Source records:
- - -

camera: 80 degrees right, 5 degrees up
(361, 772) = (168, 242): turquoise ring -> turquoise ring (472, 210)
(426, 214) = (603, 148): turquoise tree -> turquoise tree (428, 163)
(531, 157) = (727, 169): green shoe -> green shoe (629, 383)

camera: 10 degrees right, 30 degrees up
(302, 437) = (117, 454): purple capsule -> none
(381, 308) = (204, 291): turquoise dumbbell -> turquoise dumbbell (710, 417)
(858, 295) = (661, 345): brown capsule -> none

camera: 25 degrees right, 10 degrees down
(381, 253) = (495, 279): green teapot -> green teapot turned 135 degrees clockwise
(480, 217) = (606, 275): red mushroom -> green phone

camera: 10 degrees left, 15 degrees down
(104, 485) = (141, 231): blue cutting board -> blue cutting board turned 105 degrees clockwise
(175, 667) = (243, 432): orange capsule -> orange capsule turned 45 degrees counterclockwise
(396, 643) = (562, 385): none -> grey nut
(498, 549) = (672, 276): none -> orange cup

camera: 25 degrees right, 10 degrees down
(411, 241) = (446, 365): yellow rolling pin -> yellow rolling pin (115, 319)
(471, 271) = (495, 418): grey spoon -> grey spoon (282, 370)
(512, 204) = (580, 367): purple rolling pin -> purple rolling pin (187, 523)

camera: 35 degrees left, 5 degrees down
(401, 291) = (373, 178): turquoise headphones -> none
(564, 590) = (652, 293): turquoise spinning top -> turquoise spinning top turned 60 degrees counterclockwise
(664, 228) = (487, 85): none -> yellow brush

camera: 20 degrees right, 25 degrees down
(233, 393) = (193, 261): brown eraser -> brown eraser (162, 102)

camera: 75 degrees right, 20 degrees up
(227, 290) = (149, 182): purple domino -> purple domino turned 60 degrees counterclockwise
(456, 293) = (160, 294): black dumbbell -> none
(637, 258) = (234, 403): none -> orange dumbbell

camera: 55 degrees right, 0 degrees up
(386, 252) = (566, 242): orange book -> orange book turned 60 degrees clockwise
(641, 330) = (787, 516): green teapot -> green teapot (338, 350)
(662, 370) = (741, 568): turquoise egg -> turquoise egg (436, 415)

- - -

Your reply should be one number: the count of lines above that hold the word "purple".

3